• [WORK INSTRUCTIONS]: Your task is to write out exactly the lines from the line containing "The hand weight in snow-white at (741" through the end of the records, inclusive at both ends.

• [GIVEN RECORDS]:
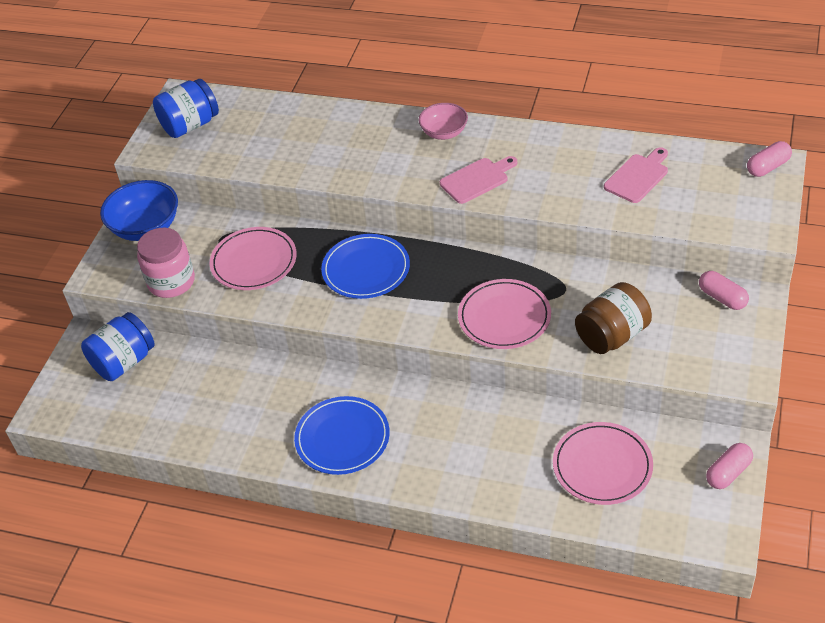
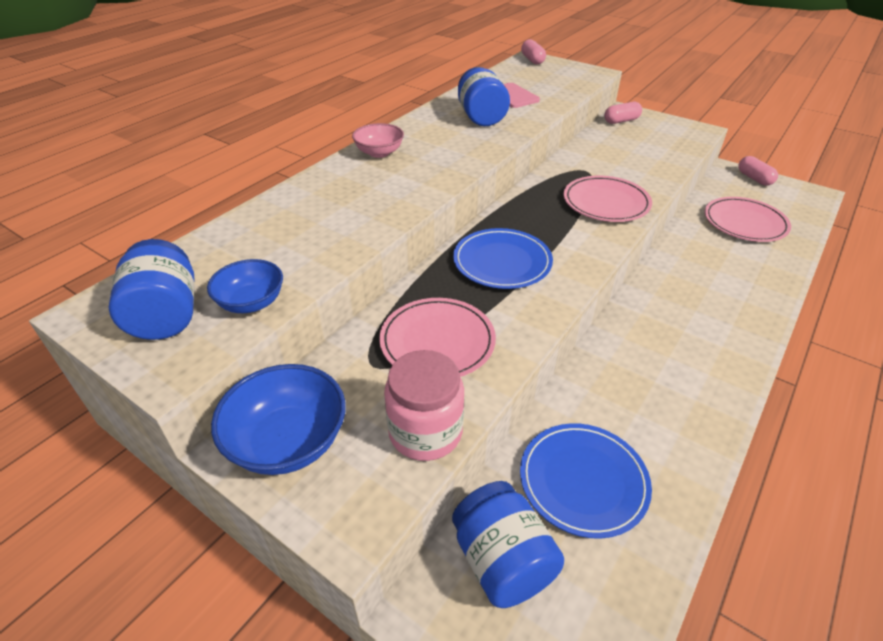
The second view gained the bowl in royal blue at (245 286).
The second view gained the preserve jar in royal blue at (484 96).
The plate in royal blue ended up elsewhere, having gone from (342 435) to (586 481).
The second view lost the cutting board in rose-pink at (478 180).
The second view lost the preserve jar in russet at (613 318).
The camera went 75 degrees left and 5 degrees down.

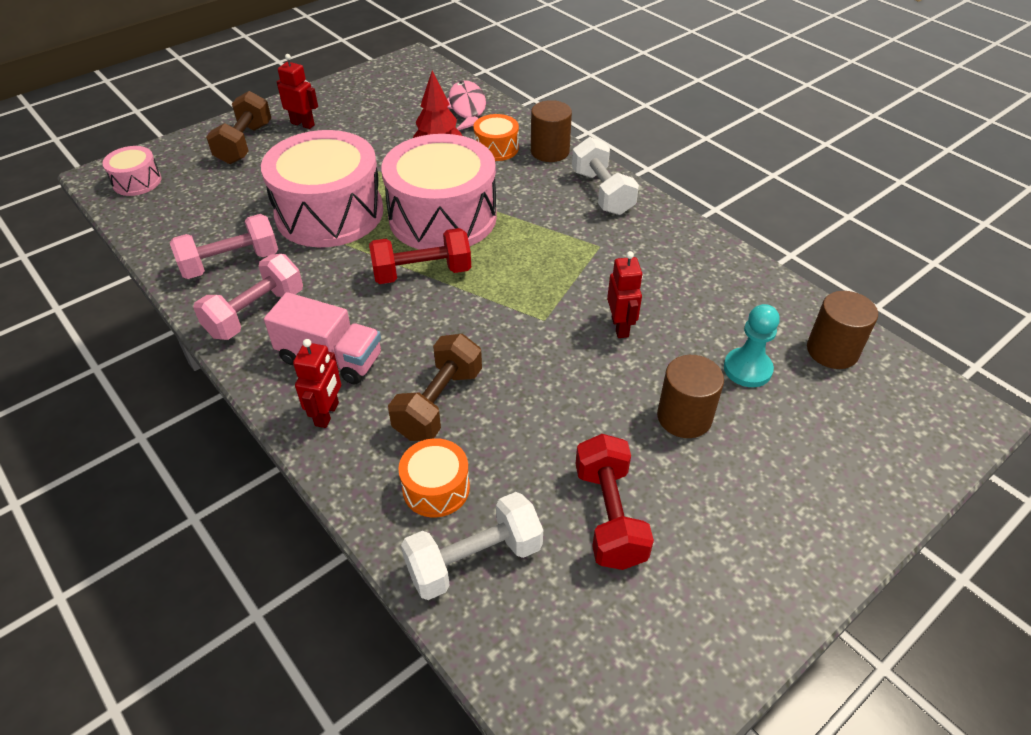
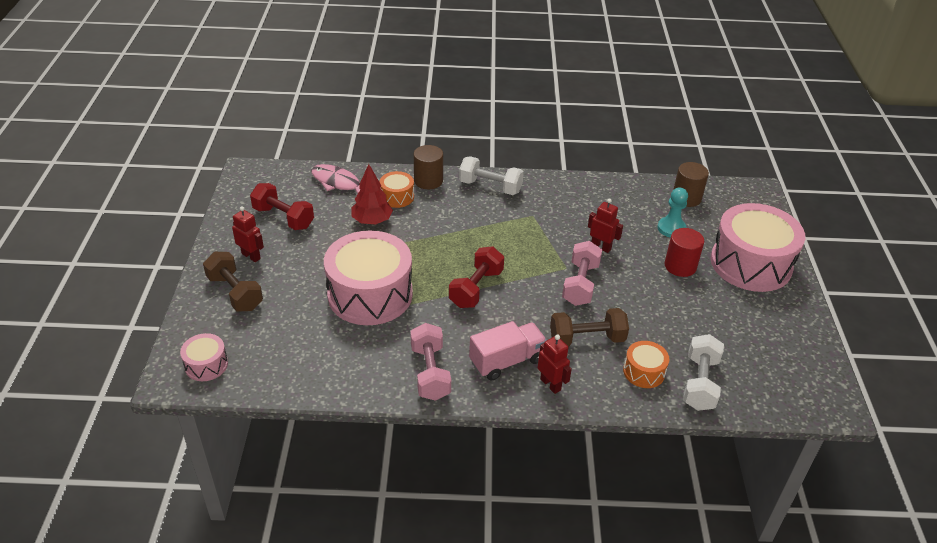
The robot in crimson at (297 91) ended up facing another way, 60 degrees clockwise from before.
The hand weight in crimson ended up elsewhere, having gone from (614 502) to (282 206).
The hand weight in russet at (435 387) ended up facing another way, 75 degrees counterclockwise from before.
The hand weight in rose-pink ended up elsewhere, having gone from (224 246) to (582 273).
What was the solid cylinder in russet at (690 396) turned into the solid cylinder in crimson at (684 252).
The toy drum in rose-pink ended up elsewhere, having gone from (439 192) to (758 247).
The camera went 50 degrees left and 5 degrees down.

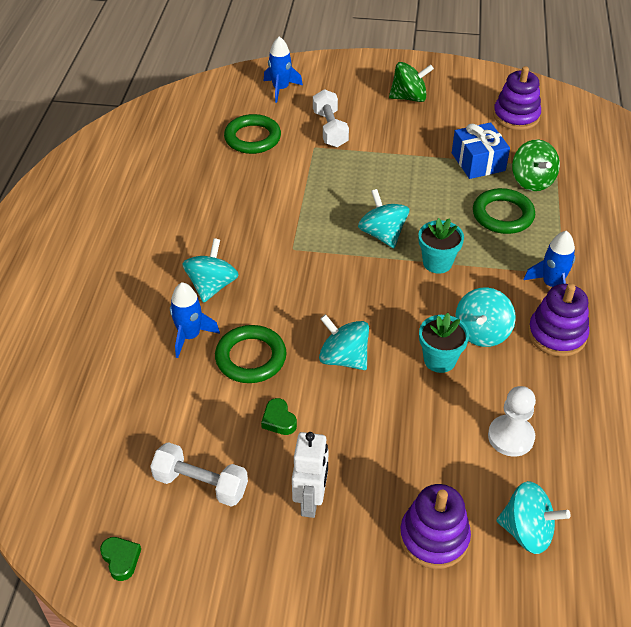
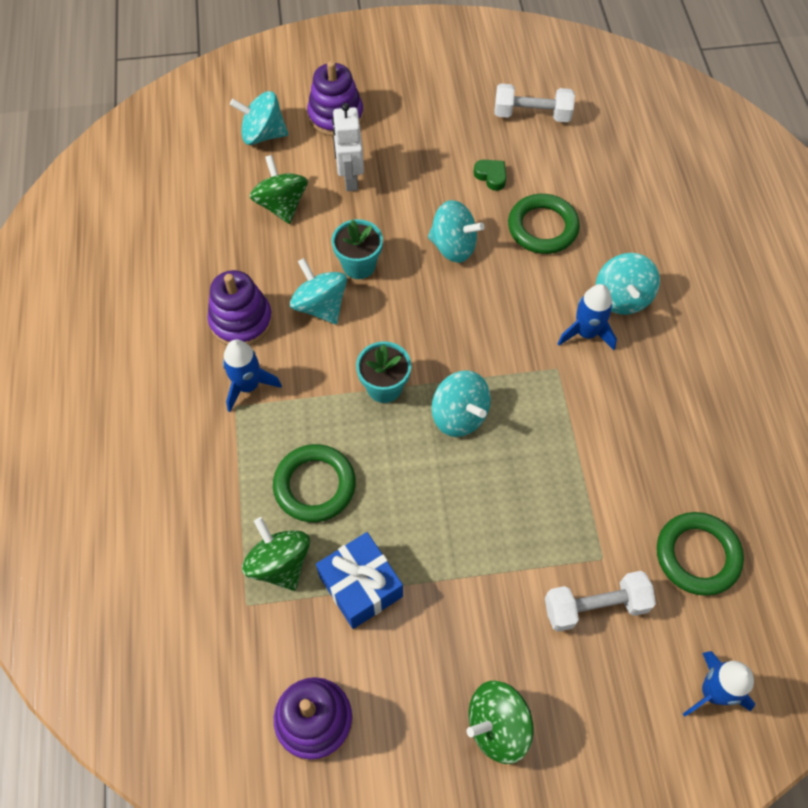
Where the chess pawn in snow-white stood at (512 421), the whirligig in emerald came to stand at (279 189).
The whirligig in teal at (485 317) ended up facing another way, 45 degrees counterclockwise from before.
The robot in snow-white ended up elsewhere, having gone from (310 475) to (348 147).
The hand weight in snow-white at (331 118) ended up facing another way, 75 degrees counterclockwise from before.
The rocket in royal blue ended up elsewhere, having gone from (195 320) to (587 317).
The second view lost the heart shape in emerald at (120 559).
The camera went 165 degrees right and 15 degrees up.

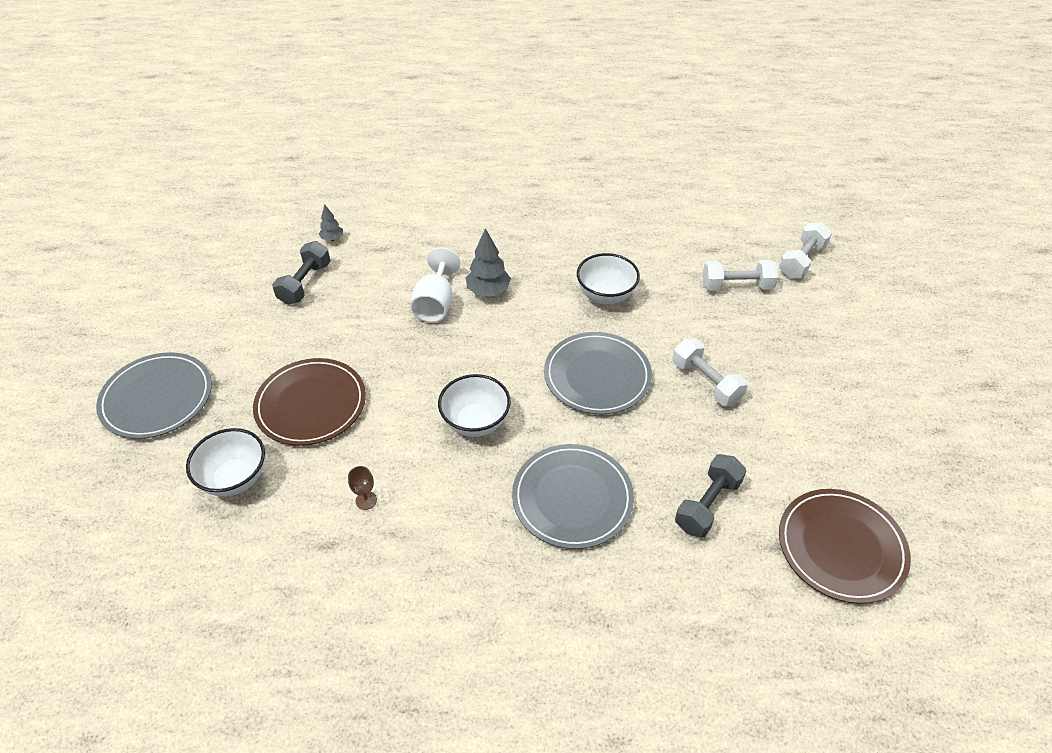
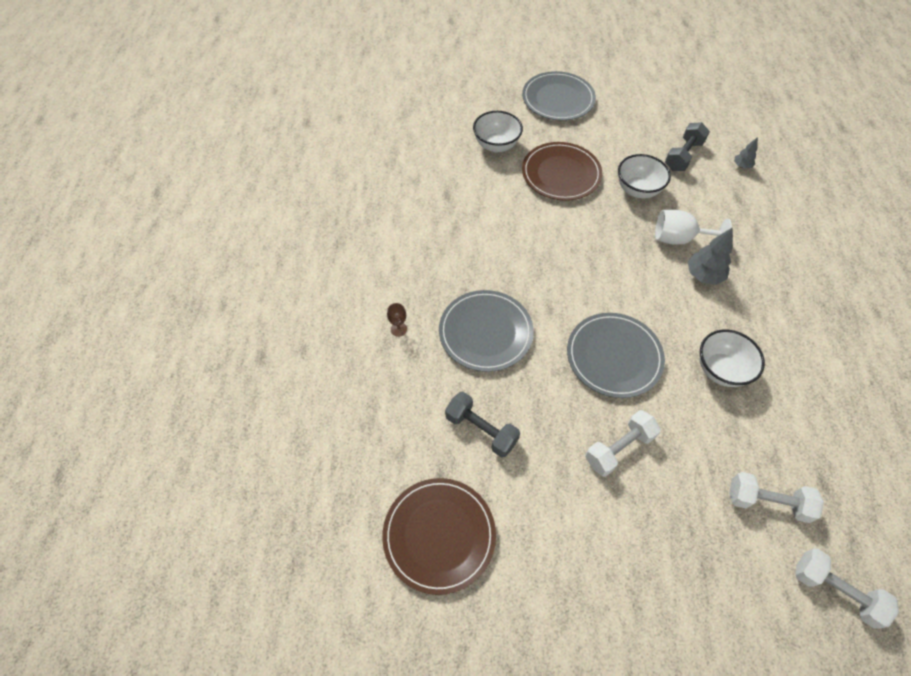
The goblet in russet ended up elsewhere, having gone from (362 488) to (397 320).
The bowl in snow-white ended up elsewhere, having gone from (474 405) to (644 176).
The hand weight in grey at (301 273) ended up facing another way, 75 degrees counterclockwise from before.
The hand weight in snow-white at (741 275) ended up facing another way, 75 degrees counterclockwise from before.
The camera went 90 degrees right and 10 degrees up.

• [WORKED SOLUTION]:
The hand weight in snow-white at (741 275) ended up facing another way, 75 degrees counterclockwise from before.
The camera went 90 degrees right and 10 degrees up.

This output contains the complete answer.